▶ ACTION ITEM
Scan the material for the word "black" and return every matching line.

▶ AVAILABLE RECORDS
——————————
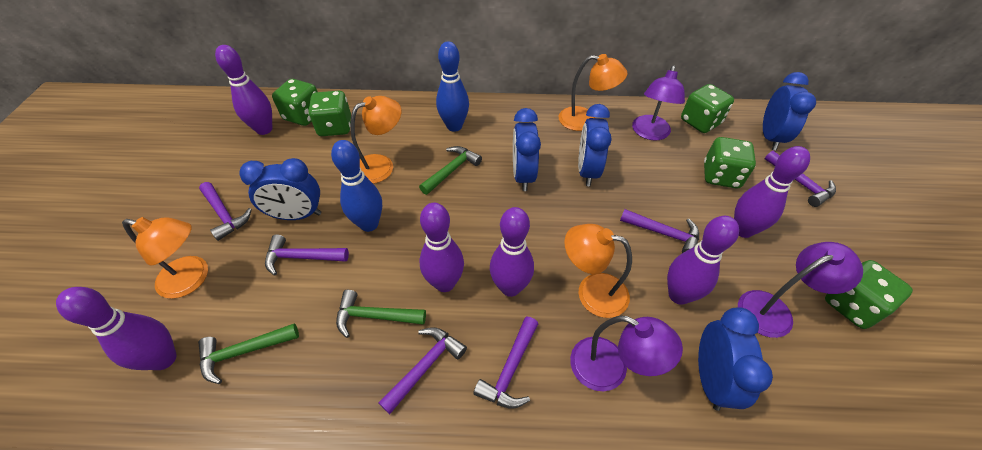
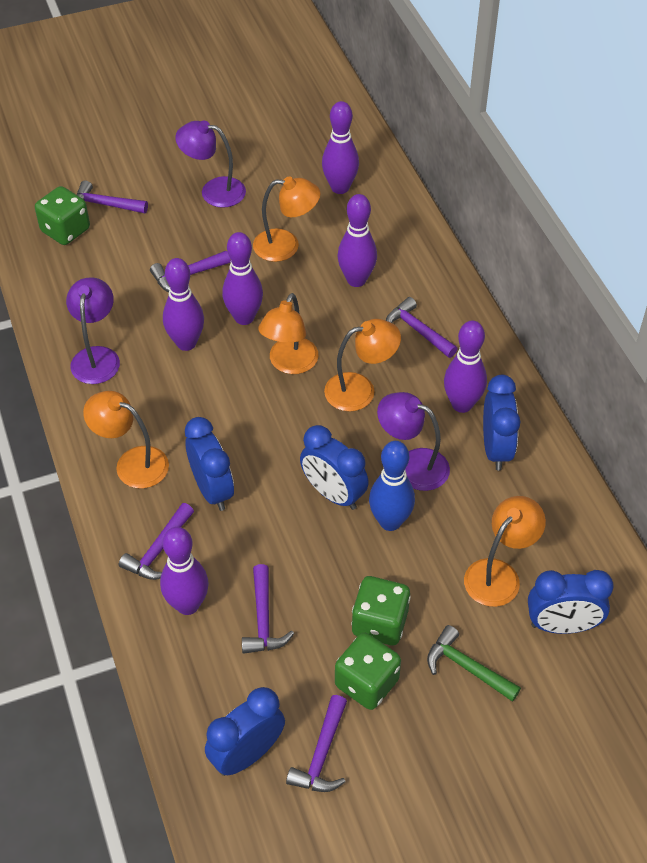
blue bowling pin: 2 -> 1
green dice: 5 -> 3
green hammer: 3 -> 1
orange lamp: 4 -> 5

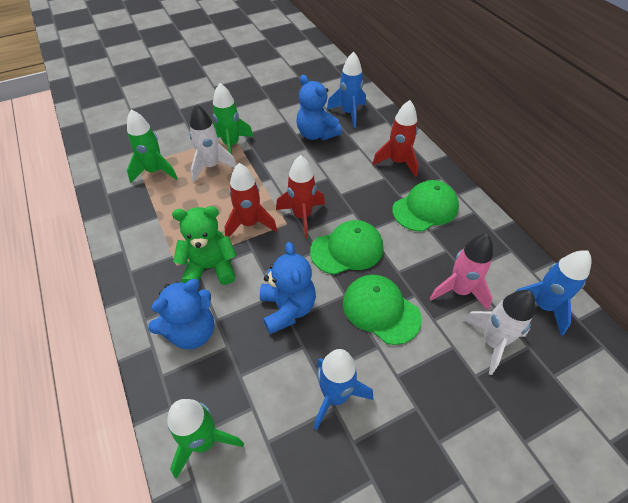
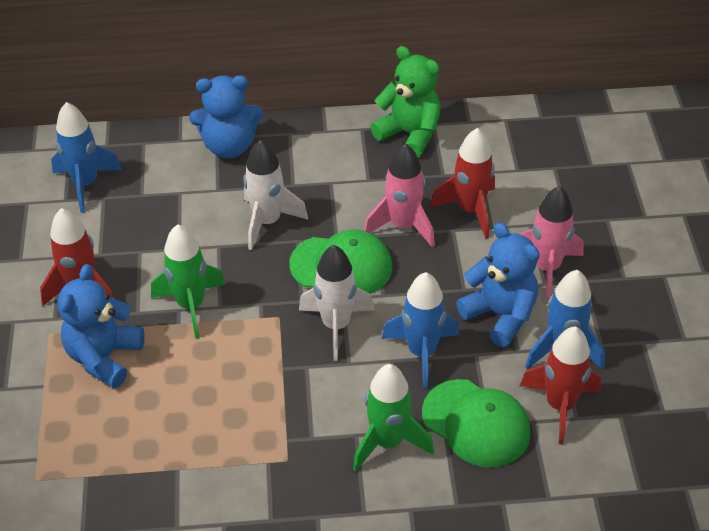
green cap: 3 -> 2
green rocket: 3 -> 2
pink rocket: 1 -> 2

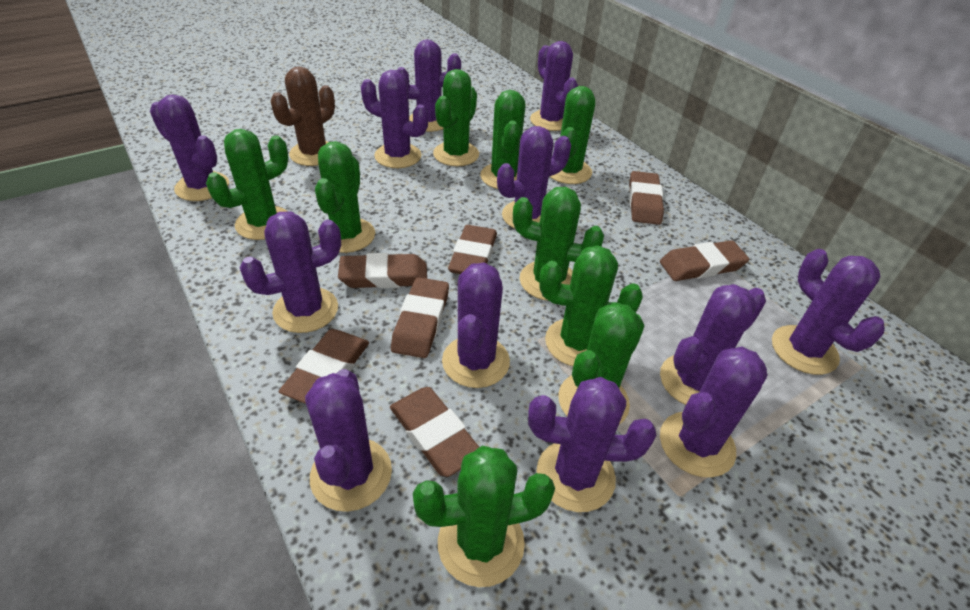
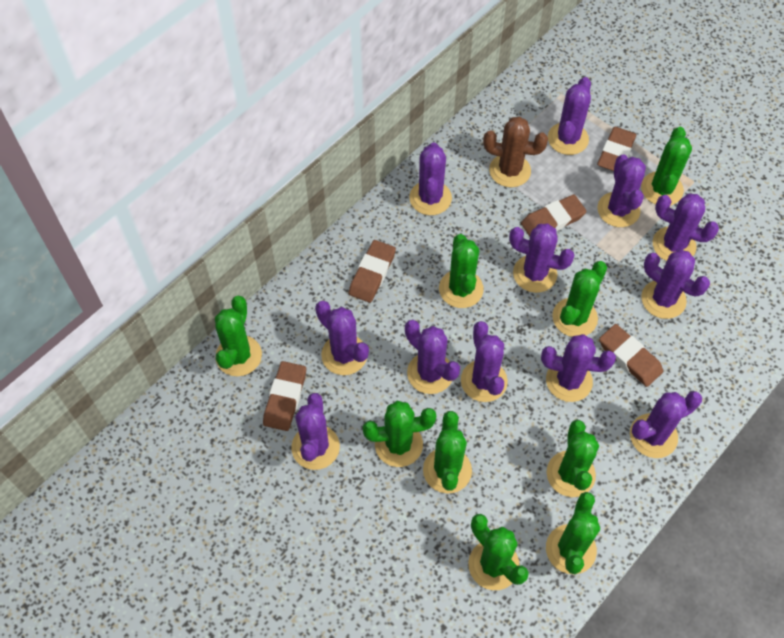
brown eraser: 7 -> 5

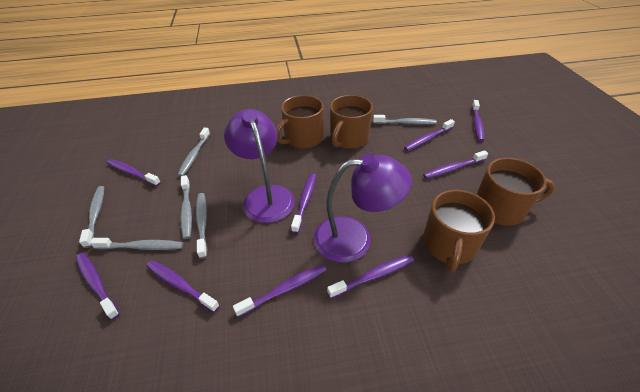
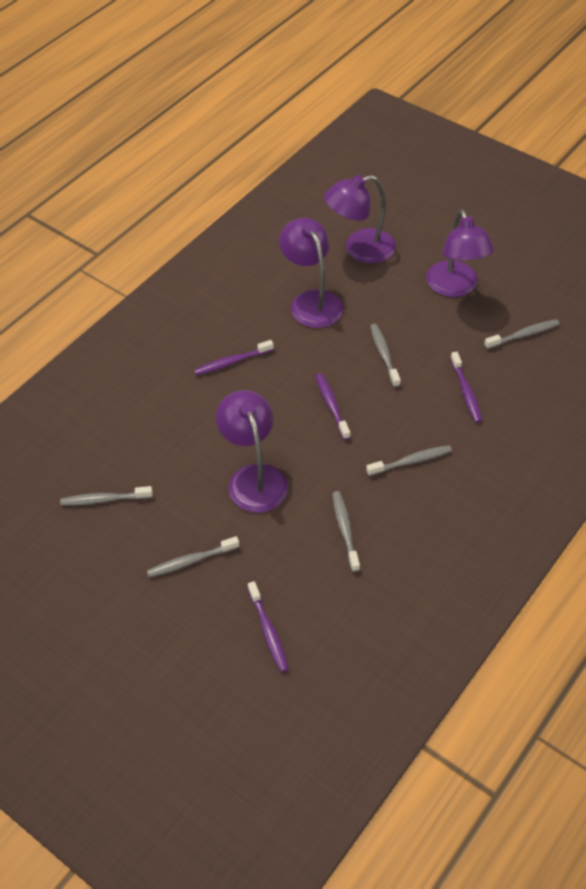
brown mug: 4 -> 0
purple lamp: 2 -> 4
purple toothbrush: 9 -> 4

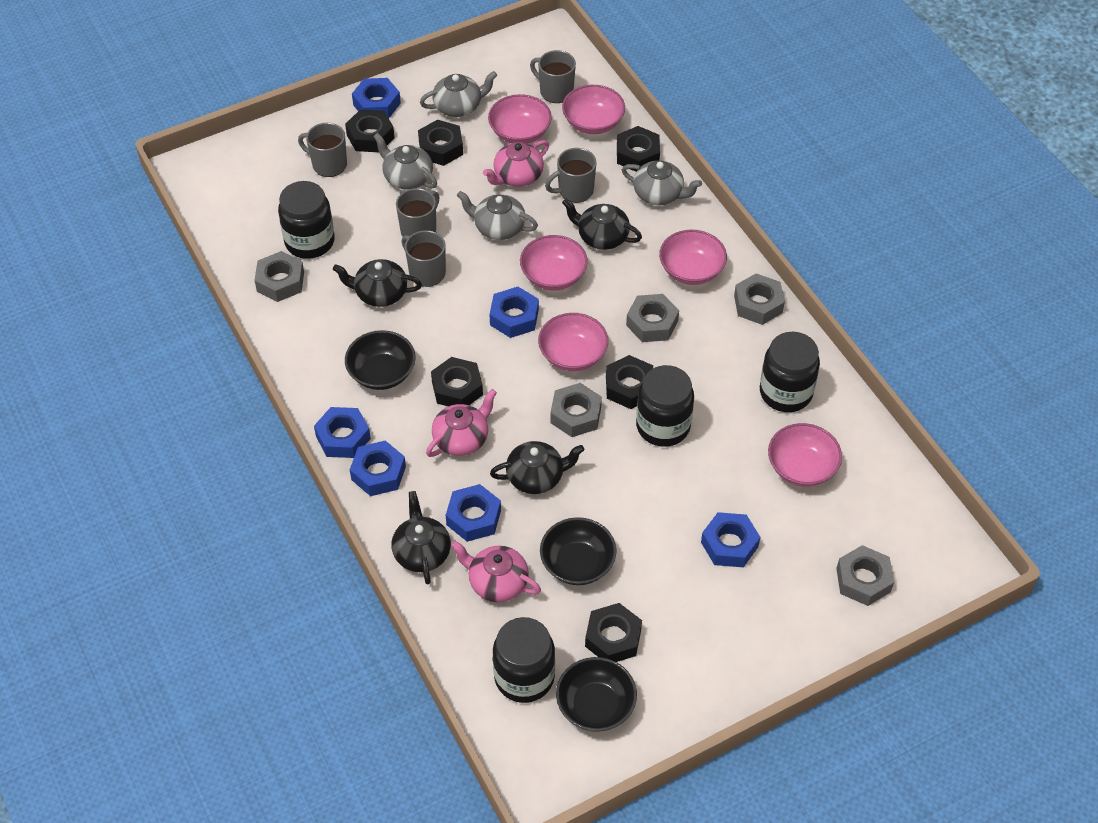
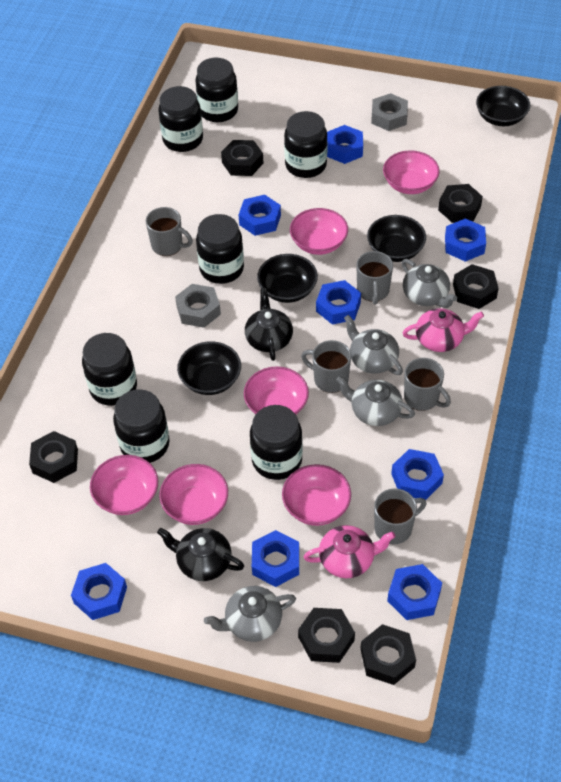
black bowl: 3 -> 4
black jar: 4 -> 7
black teapot: 4 -> 2
blue nut: 6 -> 8
grey nut: 5 -> 2
pink teapot: 3 -> 2

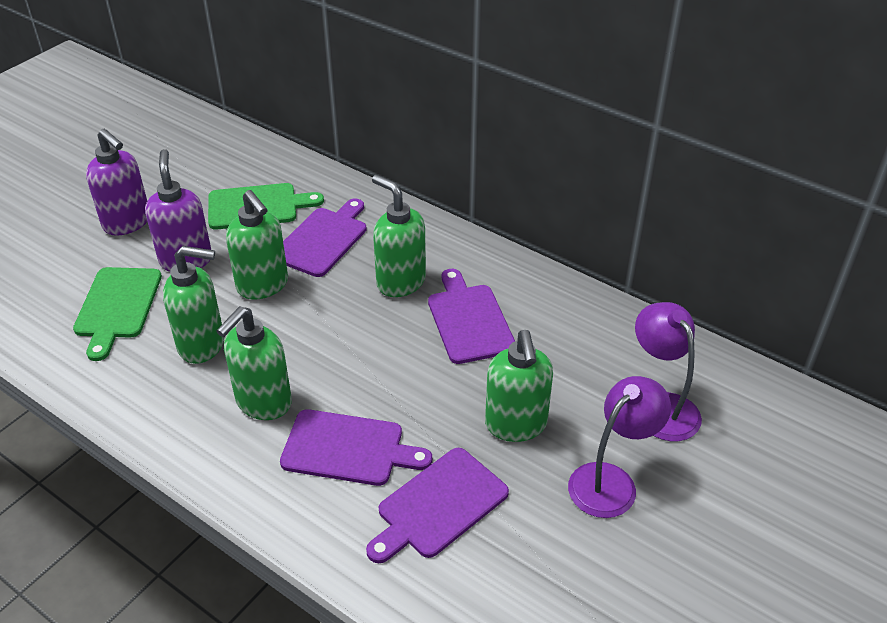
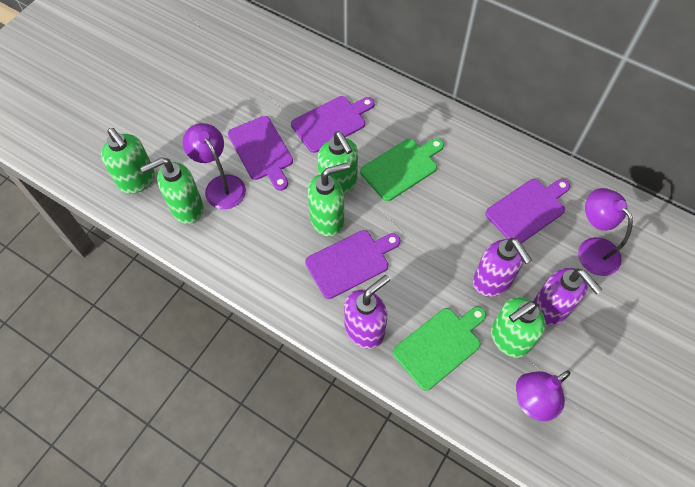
purple lamp: 2 -> 3
purple soap dispenser: 2 -> 3

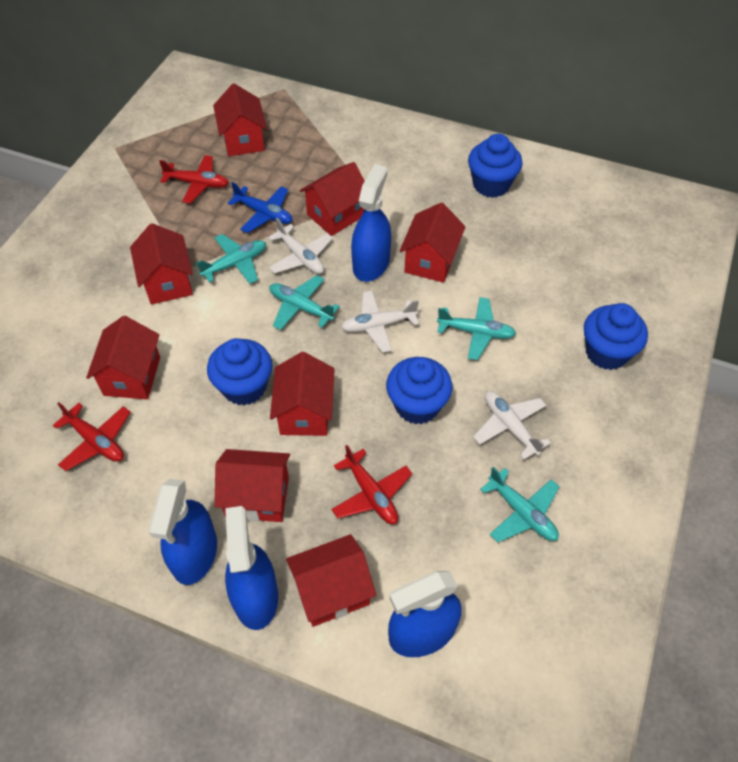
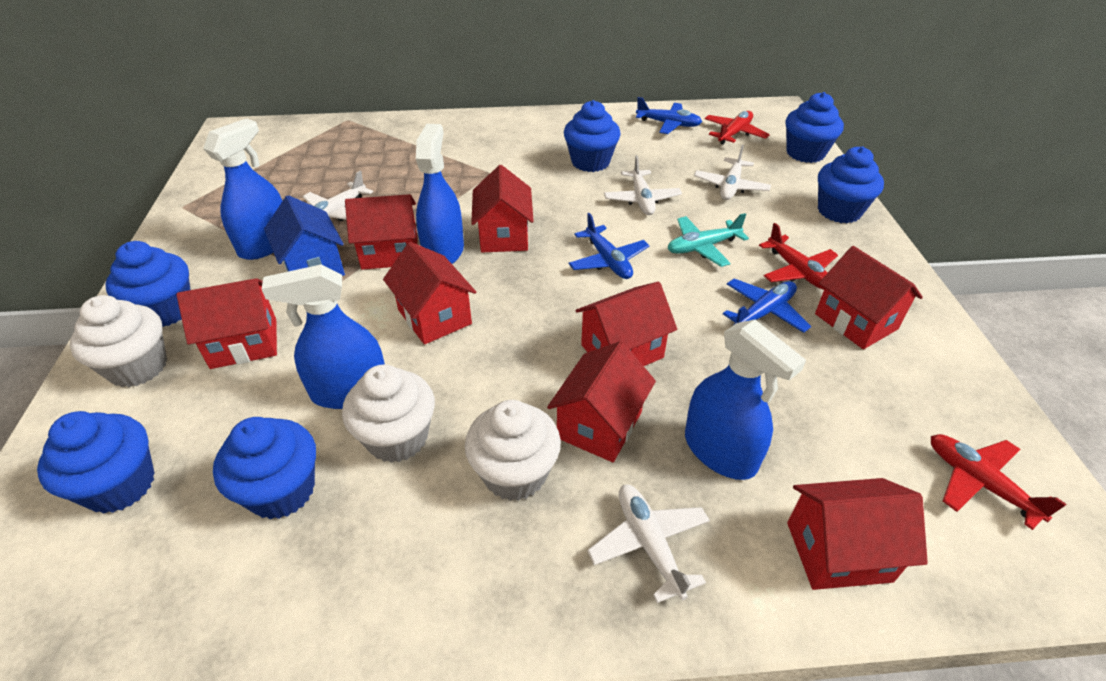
blue cupcake: 4 -> 6
blue house: 0 -> 1
blue plane: 1 -> 3
turquoise plane: 4 -> 1
white cupcake: 0 -> 3
white plane: 3 -> 4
——————————
▶ EXPECTED OUTPUT
black bowl: 3 -> 4
black jar: 4 -> 7
black teapot: 4 -> 2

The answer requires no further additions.